#### [Work instructions]
Which lines of the entries contain the string "brown"? Please find them and copy them.
• • • • • • •
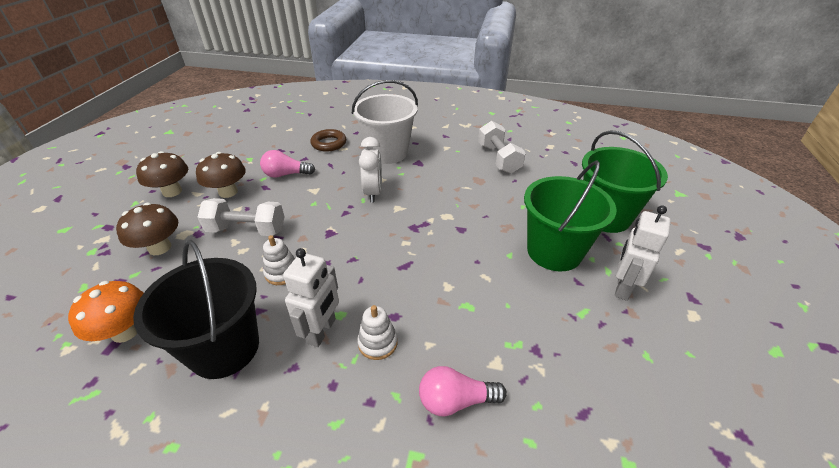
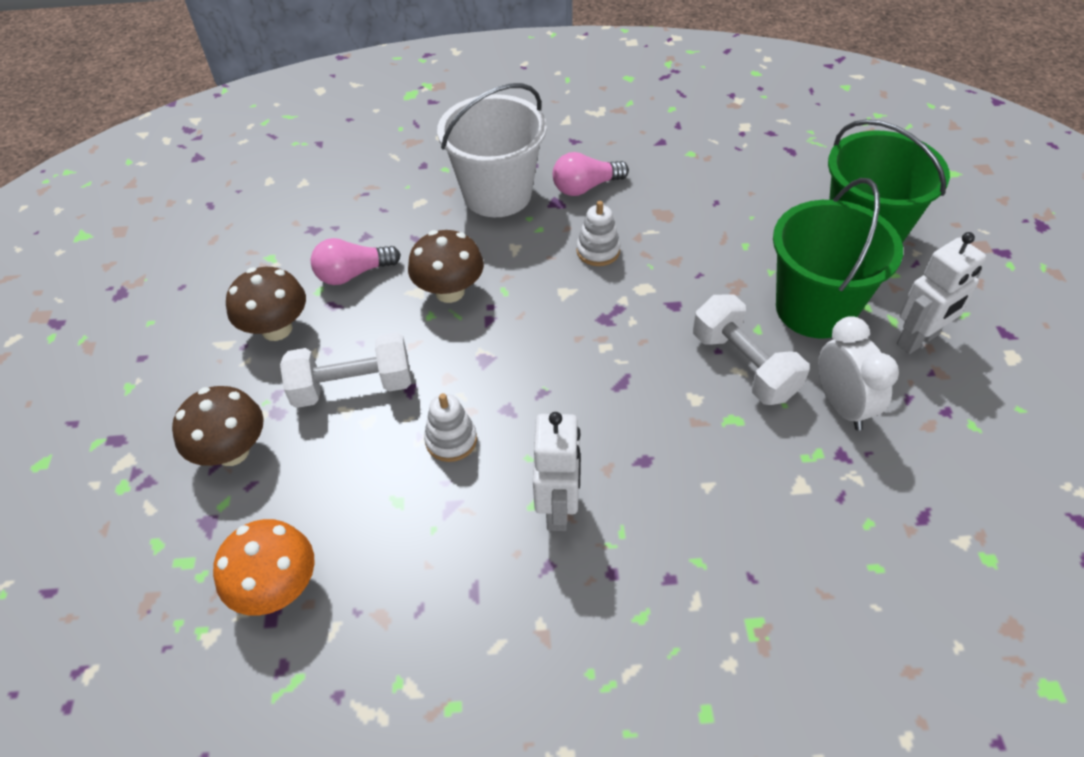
camera: 15 degrees left, 10 degrees up
(172, 191) = (179, 351): brown mushroom -> brown mushroom (450, 291)
(224, 348) = (438, 569): black bucket -> none
(329, 143) = (390, 197): brown ring -> none
(373, 193) = (513, 274): white clock -> white clock (841, 406)
(377, 342) = (641, 502): white stacking toy -> white stacking toy (598, 251)
(456, 400) = (772, 546): pink light bulb -> pink light bulb (586, 187)
(498, 159) = (676, 168): white dumbbell -> white dumbbell (744, 366)
(622, 287) = (918, 340): white robot -> white robot turned 135 degrees counterclockwise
• • • • • • •
#### [Result below]
(172, 191) = (179, 351): brown mushroom -> brown mushroom (450, 291)
(329, 143) = (390, 197): brown ring -> none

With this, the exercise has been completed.